Start of Block

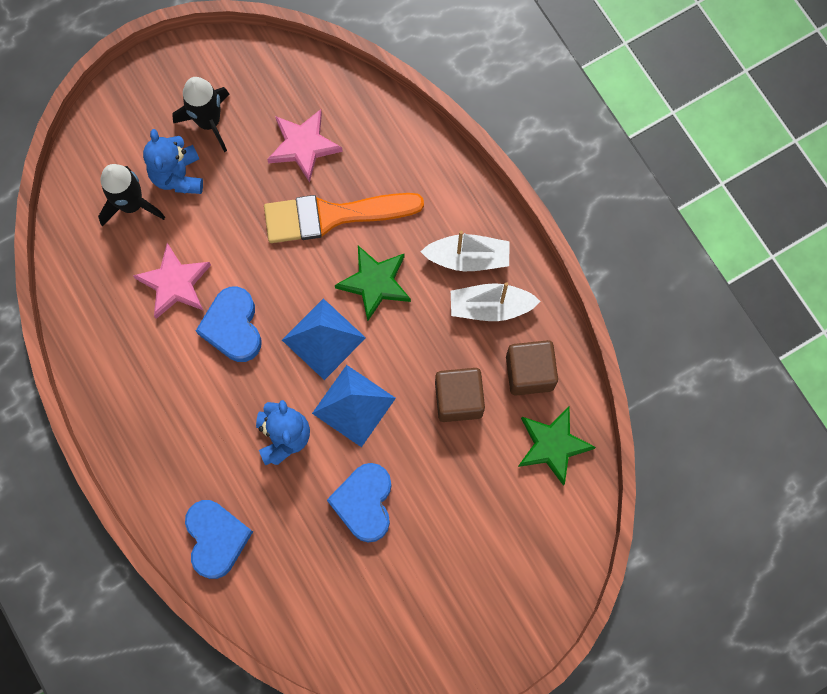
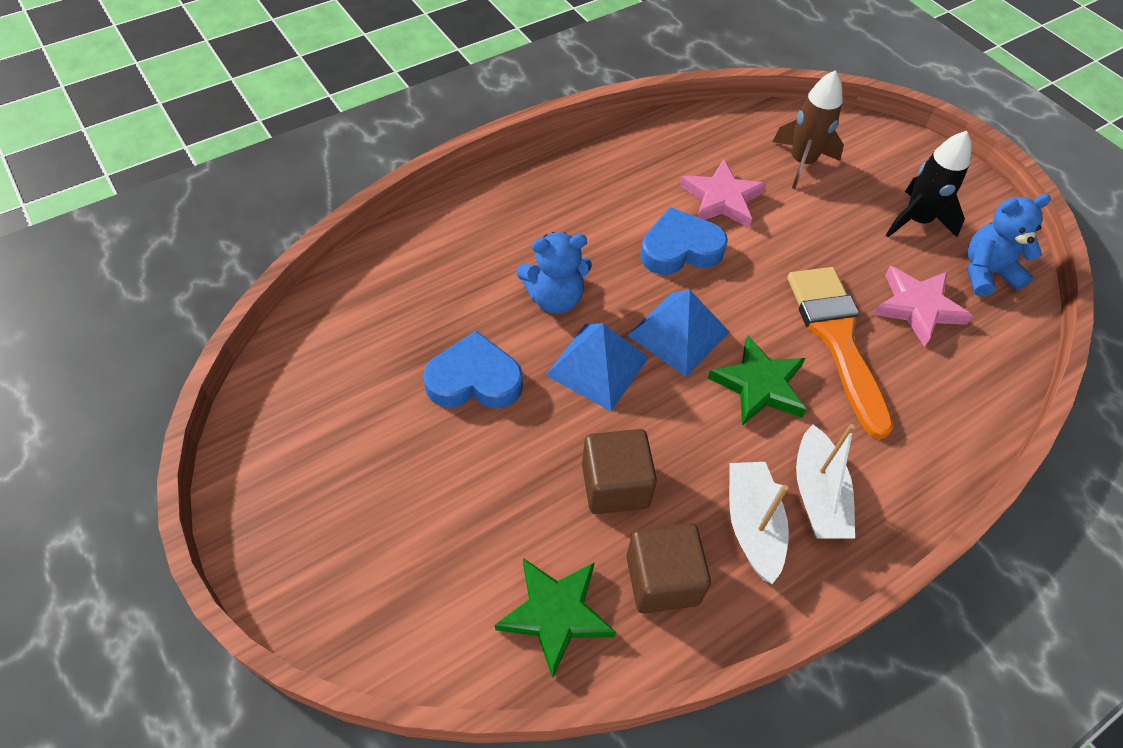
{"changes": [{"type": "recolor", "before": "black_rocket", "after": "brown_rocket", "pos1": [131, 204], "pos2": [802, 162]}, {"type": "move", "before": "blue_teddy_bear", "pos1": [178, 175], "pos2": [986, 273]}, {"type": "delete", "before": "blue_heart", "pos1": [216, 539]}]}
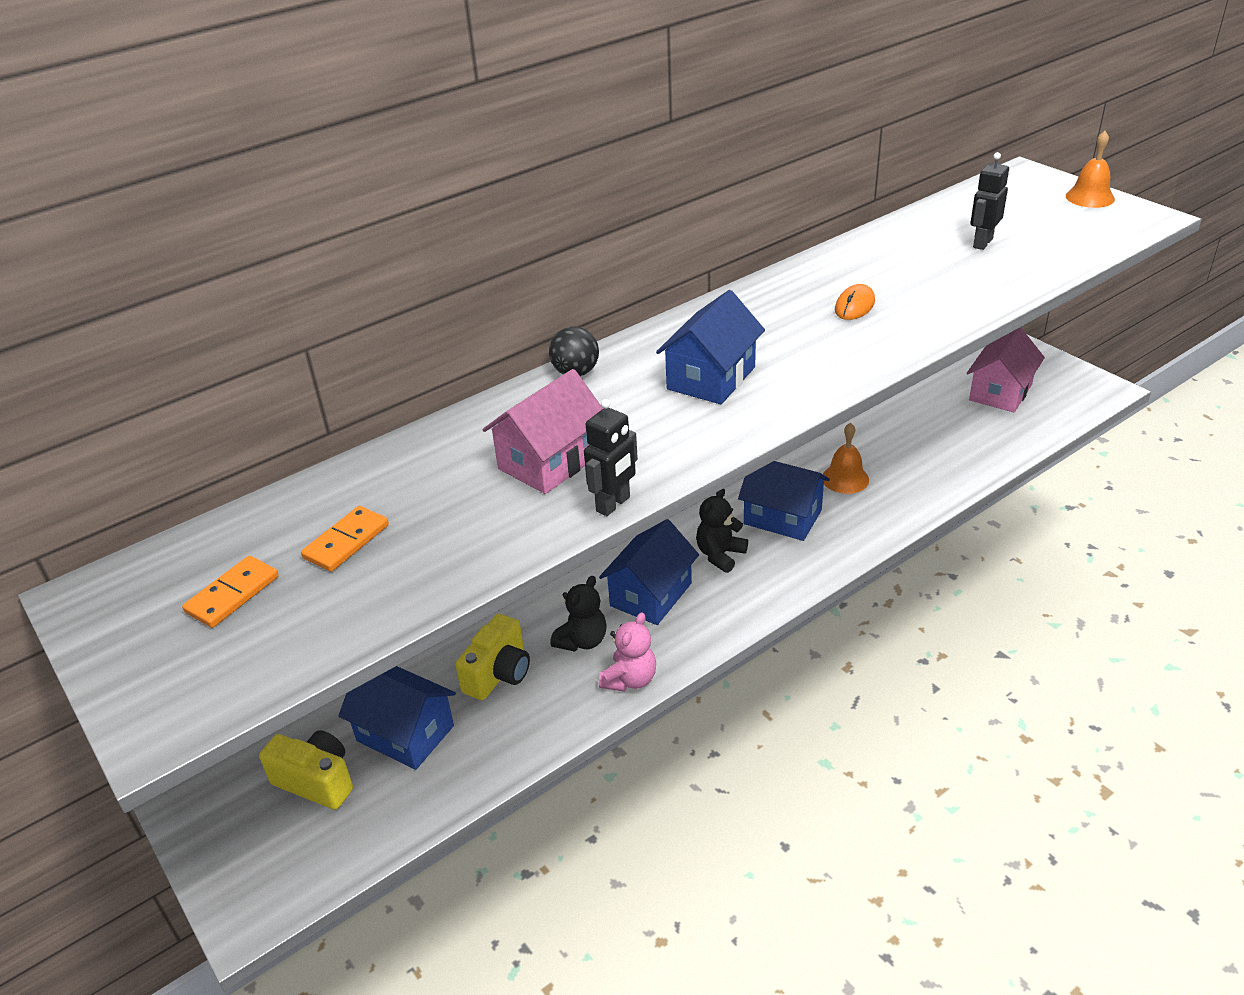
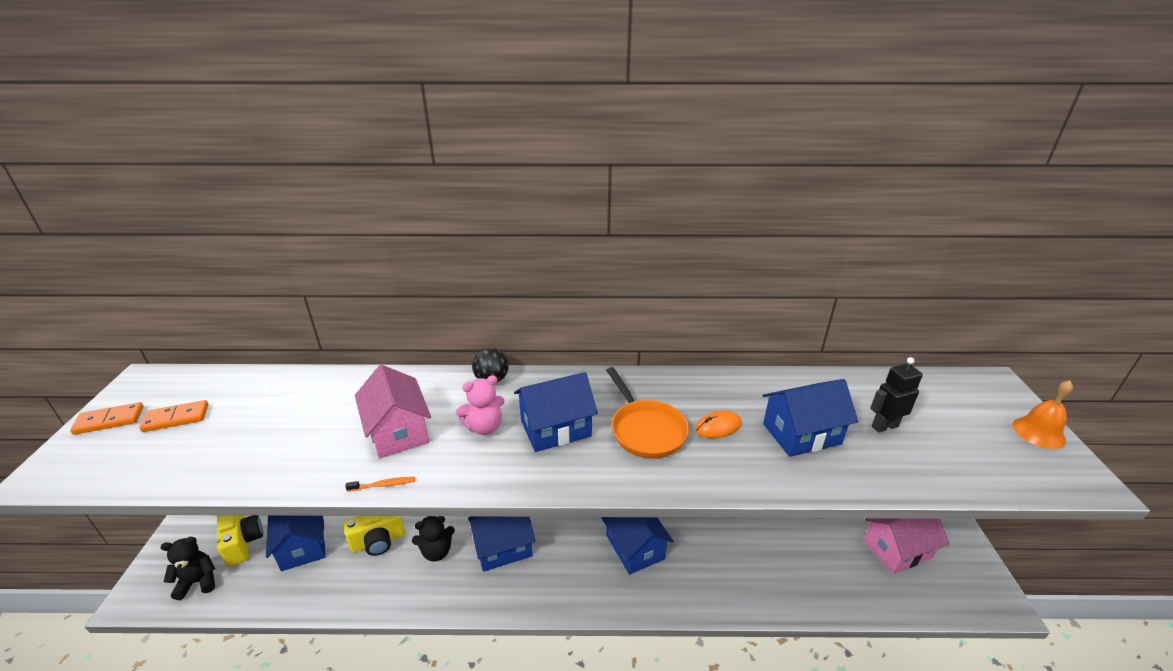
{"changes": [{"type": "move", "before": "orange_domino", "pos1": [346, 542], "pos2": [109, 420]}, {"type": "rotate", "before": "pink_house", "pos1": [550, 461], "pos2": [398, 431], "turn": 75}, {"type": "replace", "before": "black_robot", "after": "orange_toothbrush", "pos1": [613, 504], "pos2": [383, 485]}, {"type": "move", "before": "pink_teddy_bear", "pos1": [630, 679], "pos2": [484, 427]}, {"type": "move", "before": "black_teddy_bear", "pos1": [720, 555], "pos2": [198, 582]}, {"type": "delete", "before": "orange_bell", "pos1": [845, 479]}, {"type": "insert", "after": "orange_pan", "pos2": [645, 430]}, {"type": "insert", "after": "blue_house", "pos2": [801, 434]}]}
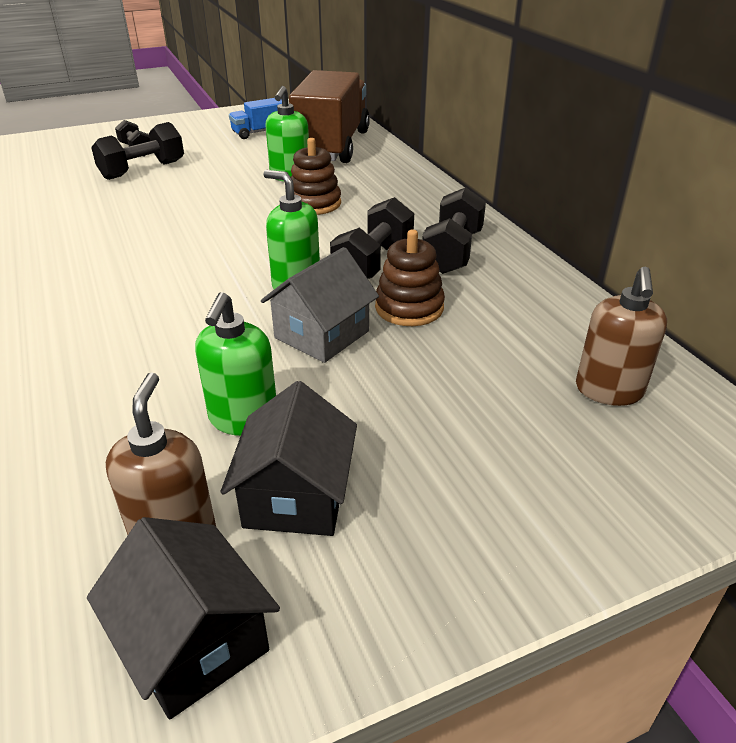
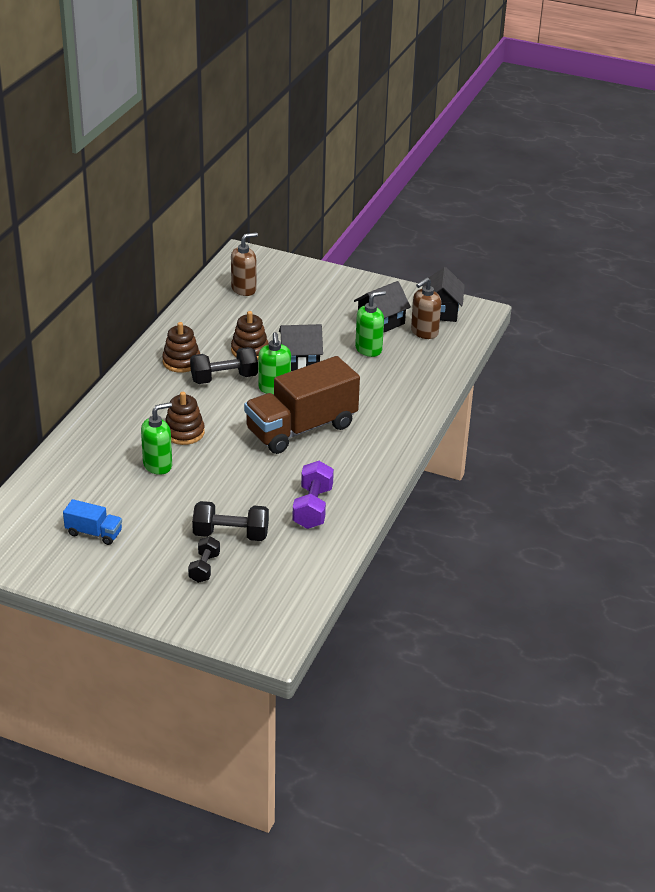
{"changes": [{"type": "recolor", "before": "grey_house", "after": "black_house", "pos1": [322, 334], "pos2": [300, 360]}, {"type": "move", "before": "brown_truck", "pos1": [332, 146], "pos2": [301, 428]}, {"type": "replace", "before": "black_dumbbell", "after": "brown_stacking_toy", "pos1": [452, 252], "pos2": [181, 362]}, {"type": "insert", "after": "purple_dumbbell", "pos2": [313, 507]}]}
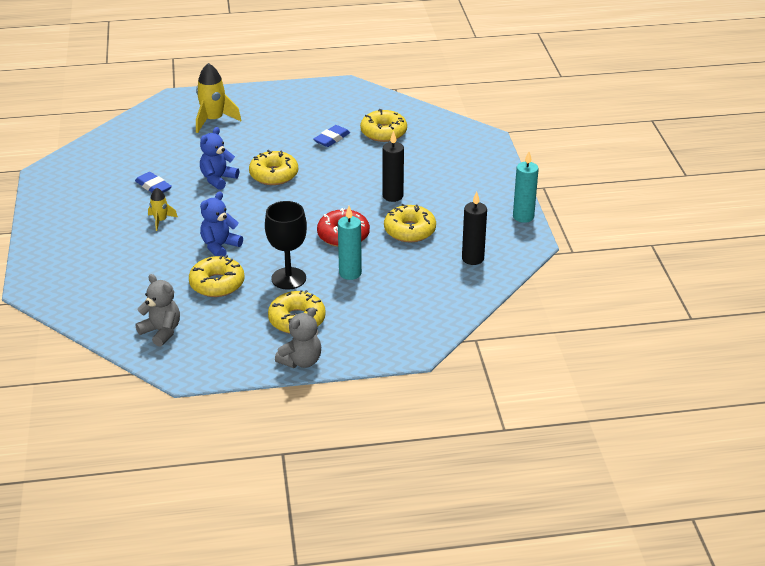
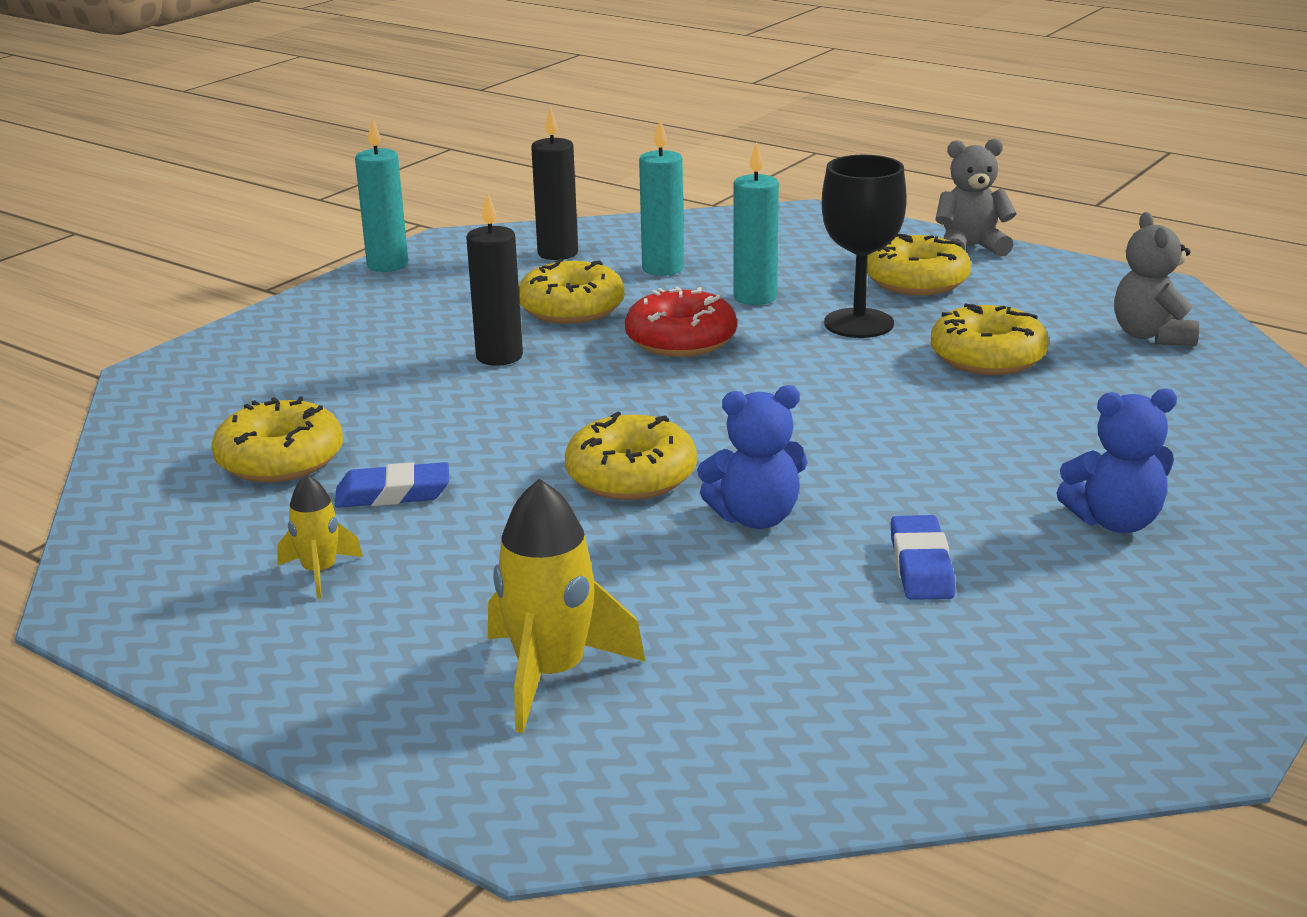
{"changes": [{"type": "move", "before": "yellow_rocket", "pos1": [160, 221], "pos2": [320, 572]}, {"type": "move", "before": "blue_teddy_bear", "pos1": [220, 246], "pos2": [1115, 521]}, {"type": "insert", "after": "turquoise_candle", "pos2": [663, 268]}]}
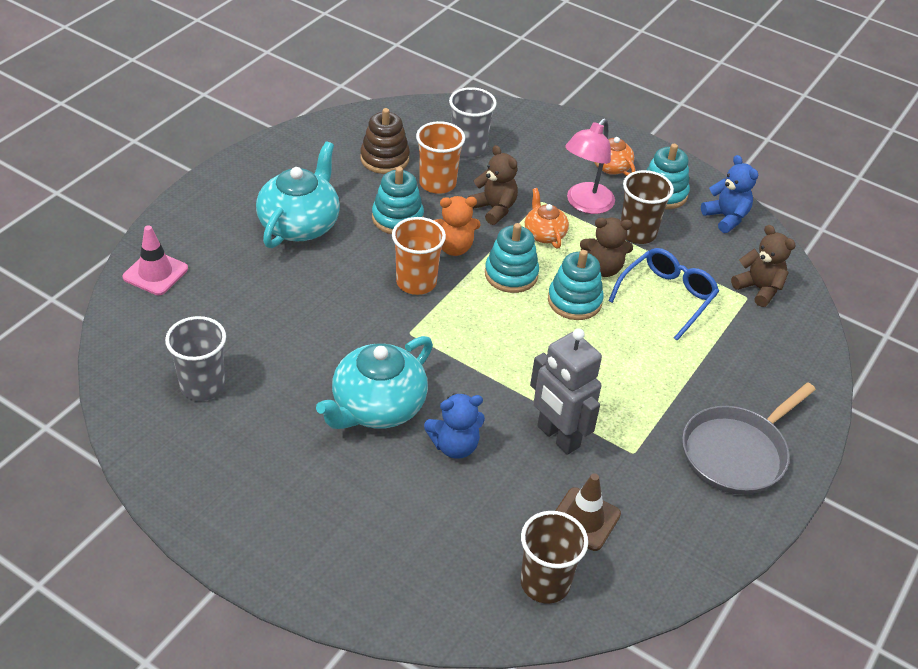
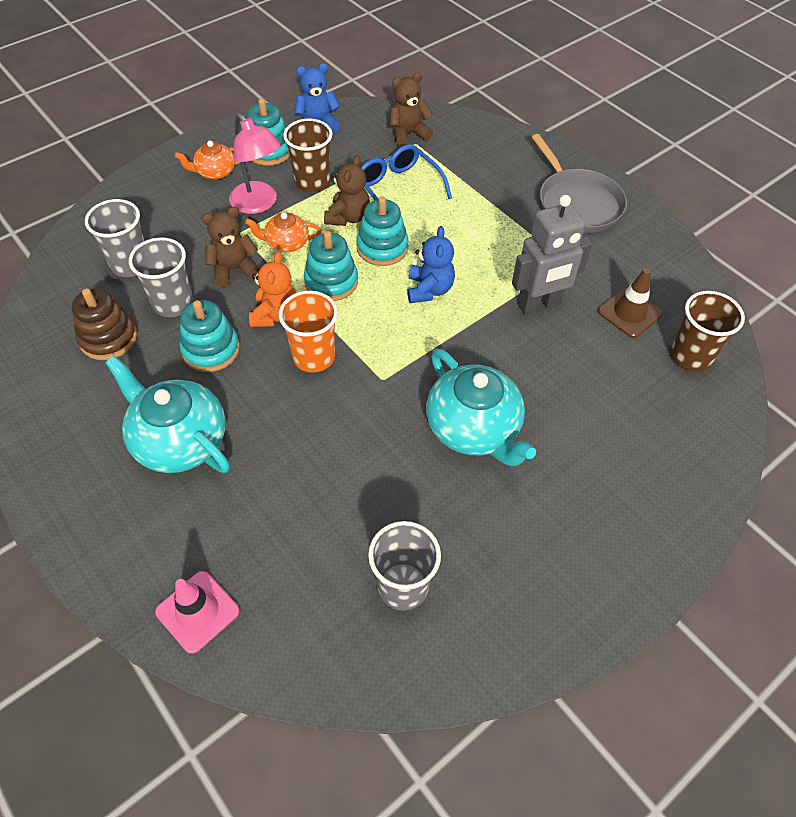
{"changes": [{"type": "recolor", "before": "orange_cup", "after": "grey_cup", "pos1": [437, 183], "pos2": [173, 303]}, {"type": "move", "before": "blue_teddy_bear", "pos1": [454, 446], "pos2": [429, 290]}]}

End of Block

What is needed is a word-for-word copy of the records above, excluding pictures.

{"changes": [{"type": "recolor", "before": "black_rocket", "after": "brown_rocket", "pos1": [131, 204], "pos2": [802, 162]}, {"type": "move", "before": "blue_teddy_bear", "pos1": [178, 175], "pos2": [986, 273]}, {"type": "delete", "before": "blue_heart", "pos1": [216, 539]}]}
{"changes": [{"type": "move", "before": "orange_domino", "pos1": [346, 542], "pos2": [109, 420]}, {"type": "rotate", "before": "pink_house", "pos1": [550, 461], "pos2": [398, 431], "turn": 75}, {"type": "replace", "before": "black_robot", "after": "orange_toothbrush", "pos1": [613, 504], "pos2": [383, 485]}, {"type": "move", "before": "pink_teddy_bear", "pos1": [630, 679], "pos2": [484, 427]}, {"type": "move", "before": "black_teddy_bear", "pos1": [720, 555], "pos2": [198, 582]}, {"type": "delete", "before": "orange_bell", "pos1": [845, 479]}, {"type": "insert", "after": "orange_pan", "pos2": [645, 430]}, {"type": "insert", "after": "blue_house", "pos2": [801, 434]}]}
{"changes": [{"type": "recolor", "before": "grey_house", "after": "black_house", "pos1": [322, 334], "pos2": [300, 360]}, {"type": "move", "before": "brown_truck", "pos1": [332, 146], "pos2": [301, 428]}, {"type": "replace", "before": "black_dumbbell", "after": "brown_stacking_toy", "pos1": [452, 252], "pos2": [181, 362]}, {"type": "insert", "after": "purple_dumbbell", "pos2": [313, 507]}]}
{"changes": [{"type": "move", "before": "yellow_rocket", "pos1": [160, 221], "pos2": [320, 572]}, {"type": "move", "before": "blue_teddy_bear", "pos1": [220, 246], "pos2": [1115, 521]}, {"type": "insert", "after": "turquoise_candle", "pos2": [663, 268]}]}
{"changes": [{"type": "recolor", "before": "orange_cup", "after": "grey_cup", "pos1": [437, 183], "pos2": [173, 303]}, {"type": "move", "before": "blue_teddy_bear", "pos1": [454, 446], "pos2": [429, 290]}]}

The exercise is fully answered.